> _EXERCISE AIM_: Repeat all of the data word for word so that only the pictures are missing from the copy.

> _DATASET EXCERPT_:
────────

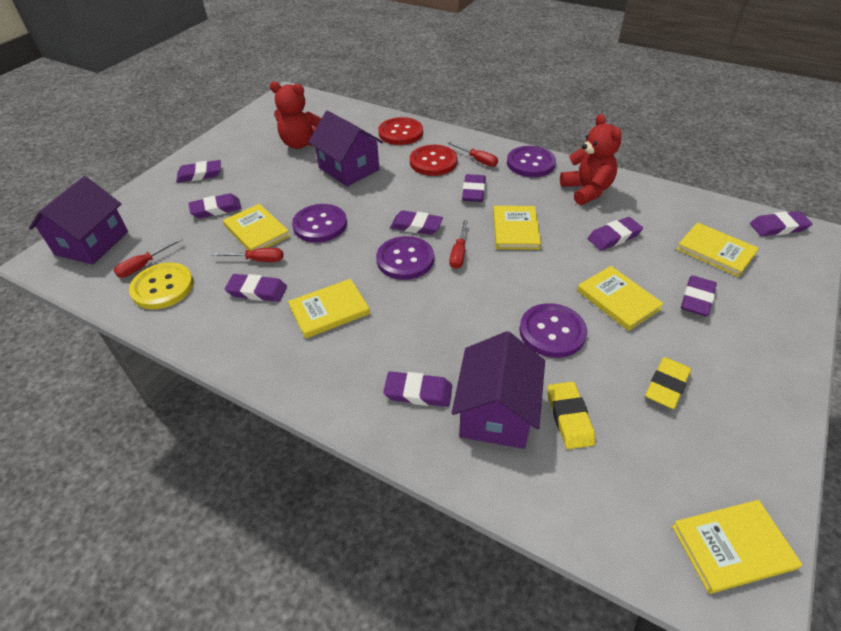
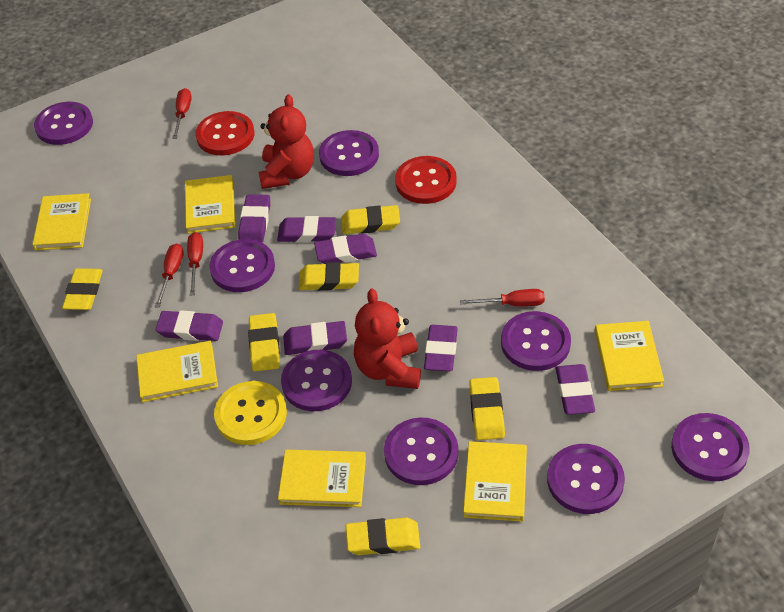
purple button: 4 -> 8
purple eraser: 9 -> 7
purple house: 3 -> 0
yellow eraser: 2 -> 6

────────

> _SOLUTION_:
purple button: 4 -> 8
purple eraser: 9 -> 7
purple house: 3 -> 0
yellow eraser: 2 -> 6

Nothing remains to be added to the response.